##### The records

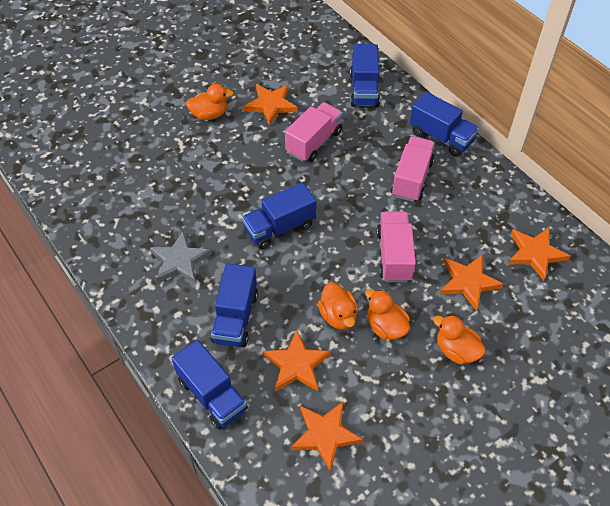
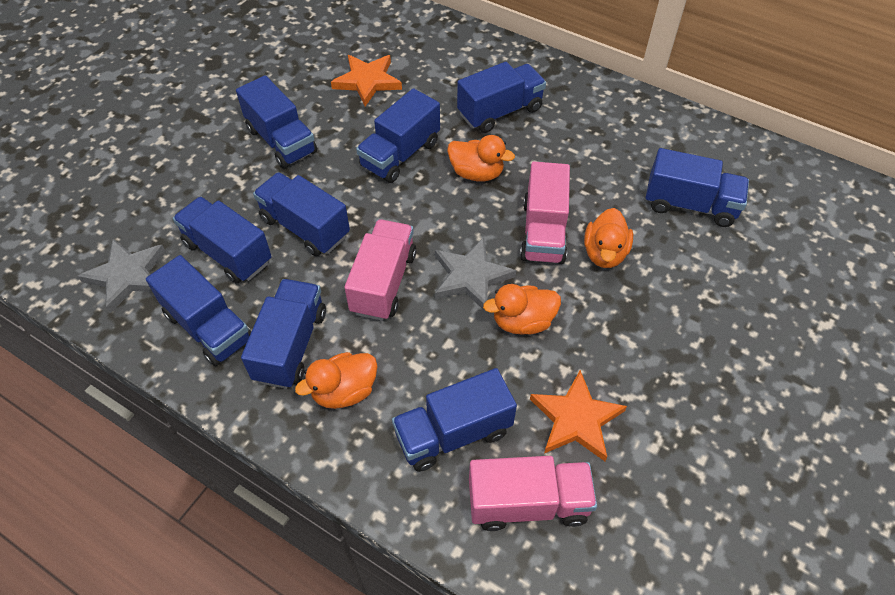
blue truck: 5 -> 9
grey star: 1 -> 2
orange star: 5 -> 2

##########
##### The records

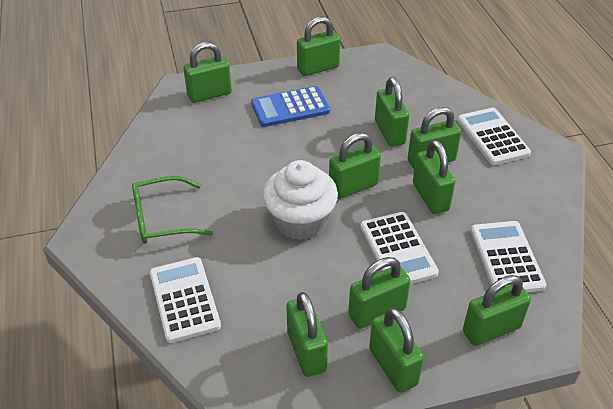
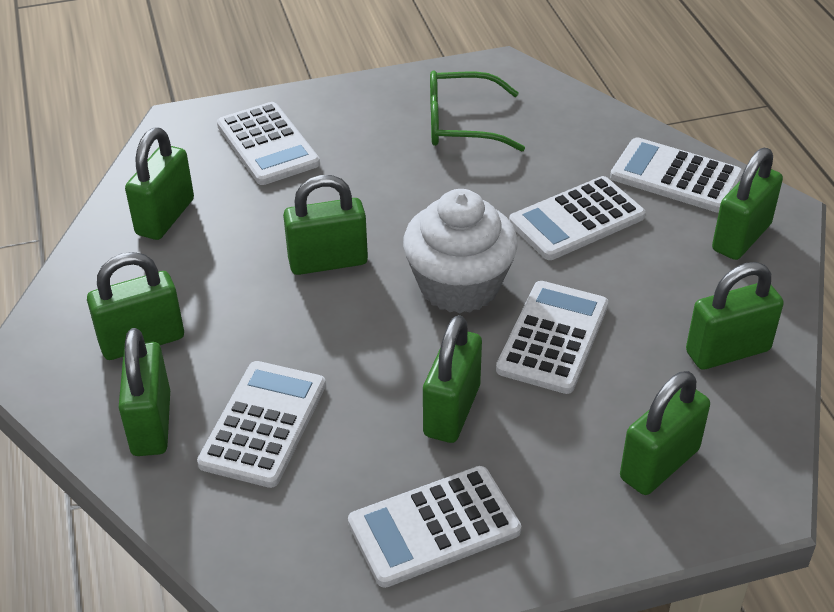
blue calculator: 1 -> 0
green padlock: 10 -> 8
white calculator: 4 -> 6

##########

- **Aim of the task**
Return only the lines of the records in which the string "calculator" appears.

- **Solution for this exercise**
blue calculator: 1 -> 0
white calculator: 4 -> 6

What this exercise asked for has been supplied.